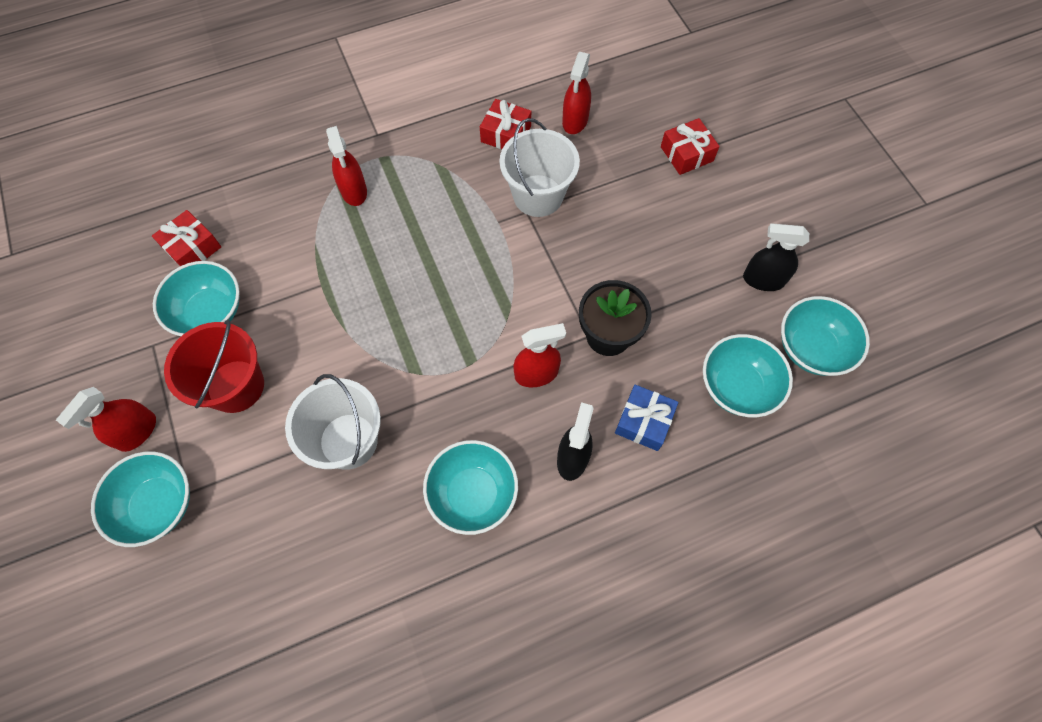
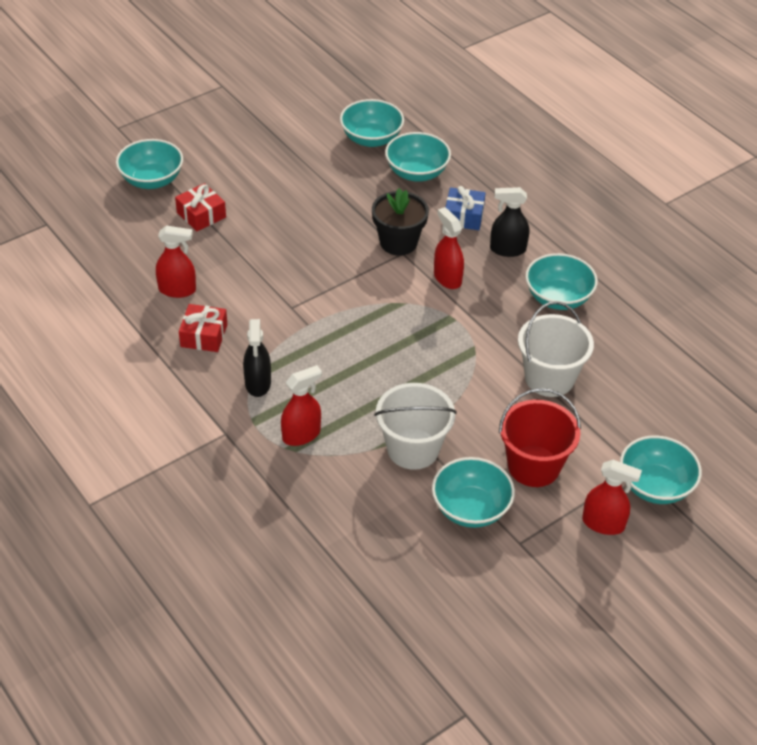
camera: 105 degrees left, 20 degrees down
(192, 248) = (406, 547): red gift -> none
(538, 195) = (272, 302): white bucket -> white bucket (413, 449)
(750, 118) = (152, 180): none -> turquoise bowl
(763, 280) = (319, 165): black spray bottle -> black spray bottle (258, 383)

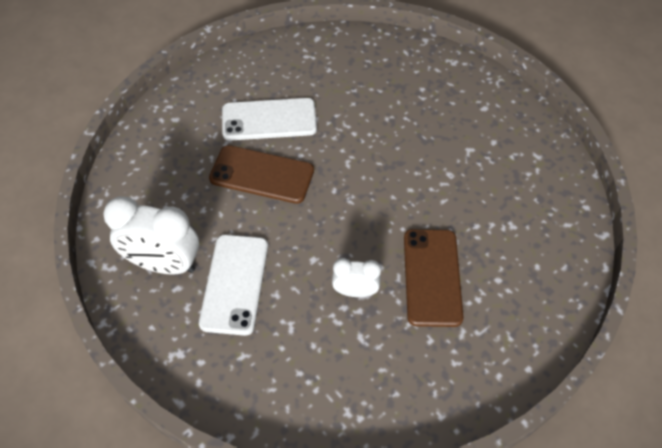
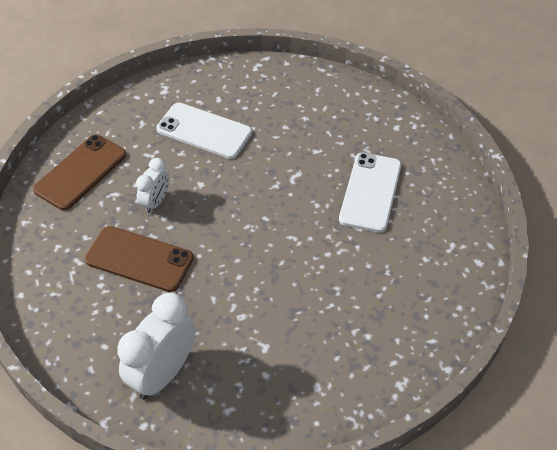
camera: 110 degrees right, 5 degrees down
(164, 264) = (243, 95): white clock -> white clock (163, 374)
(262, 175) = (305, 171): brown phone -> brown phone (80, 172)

--

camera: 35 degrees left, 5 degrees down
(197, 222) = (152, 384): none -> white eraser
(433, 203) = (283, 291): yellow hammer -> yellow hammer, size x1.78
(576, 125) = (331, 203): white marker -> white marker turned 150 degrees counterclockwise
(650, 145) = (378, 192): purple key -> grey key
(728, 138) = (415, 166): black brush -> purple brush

> [Action item]:
What are the lines, exactly as written above, from the line with "(576, 125) = (331, 203): white" to the line with "(728, 138) = (415, 166): black", both included? Output only those.

> [The completed task]:
(576, 125) = (331, 203): white marker -> white marker turned 150 degrees counterclockwise
(650, 145) = (378, 192): purple key -> grey key
(728, 138) = (415, 166): black brush -> purple brush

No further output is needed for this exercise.